Records to use below:

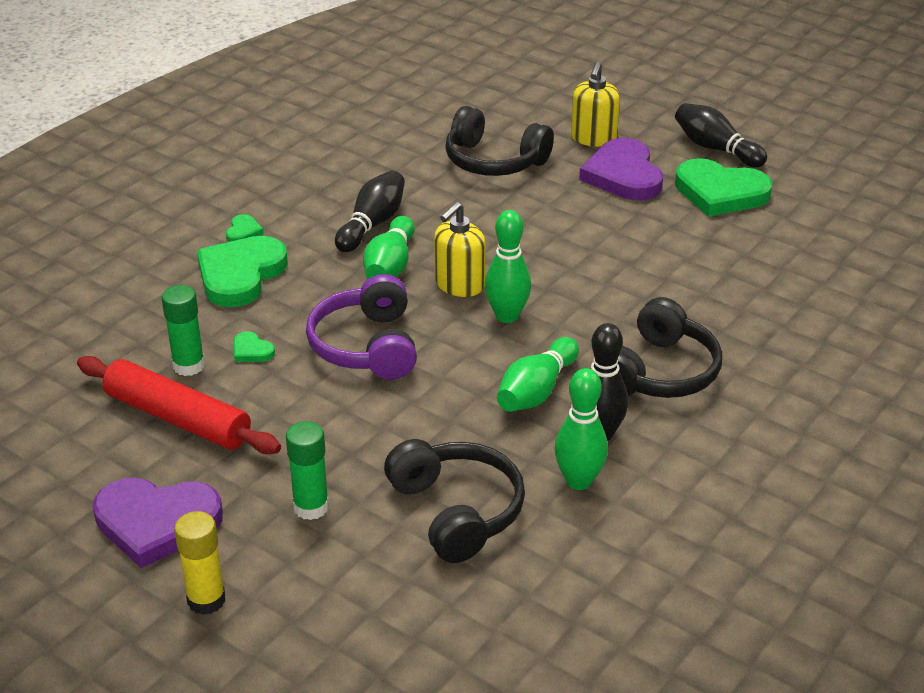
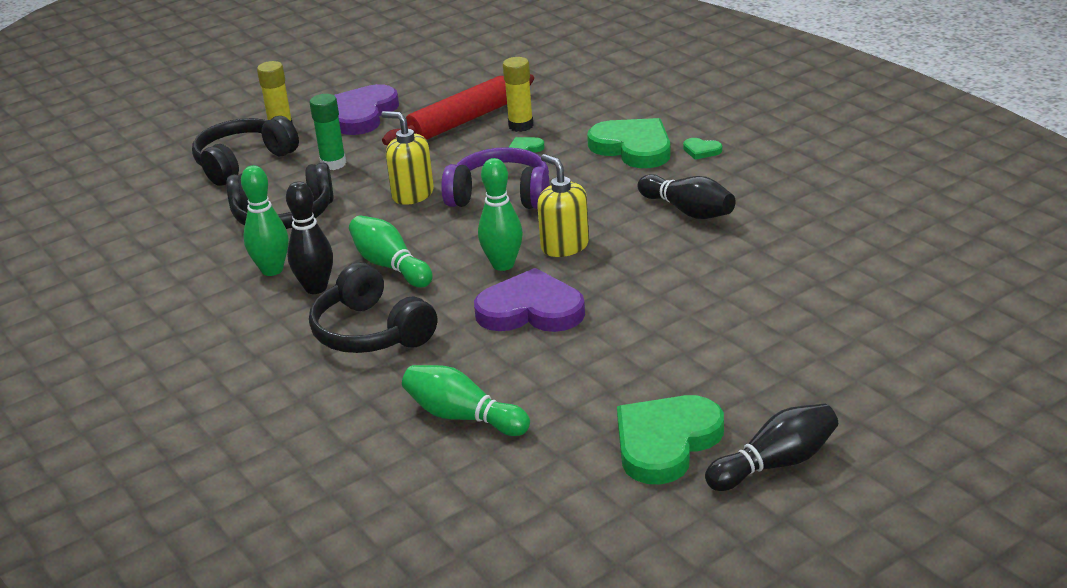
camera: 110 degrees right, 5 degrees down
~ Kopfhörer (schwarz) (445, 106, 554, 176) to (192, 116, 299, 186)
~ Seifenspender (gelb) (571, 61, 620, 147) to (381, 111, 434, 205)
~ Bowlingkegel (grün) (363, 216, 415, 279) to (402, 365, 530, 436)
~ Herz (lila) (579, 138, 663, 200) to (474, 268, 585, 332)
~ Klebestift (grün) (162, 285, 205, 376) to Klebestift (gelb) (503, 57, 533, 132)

End of Records to use.

About this exercise: Return all the entries word for word, but omit any pictures they contain.

Answer to the exercise:
camera: 110 degrees right, 5 degrees down
~ Kopfhörer (schwarz) (445, 106, 554, 176) to (192, 116, 299, 186)
~ Seifenspender (gelb) (571, 61, 620, 147) to (381, 111, 434, 205)
~ Bowlingkegel (grün) (363, 216, 415, 279) to (402, 365, 530, 436)
~ Herz (lila) (579, 138, 663, 200) to (474, 268, 585, 332)
~ Klebestift (grün) (162, 285, 205, 376) to Klebestift (gelb) (503, 57, 533, 132)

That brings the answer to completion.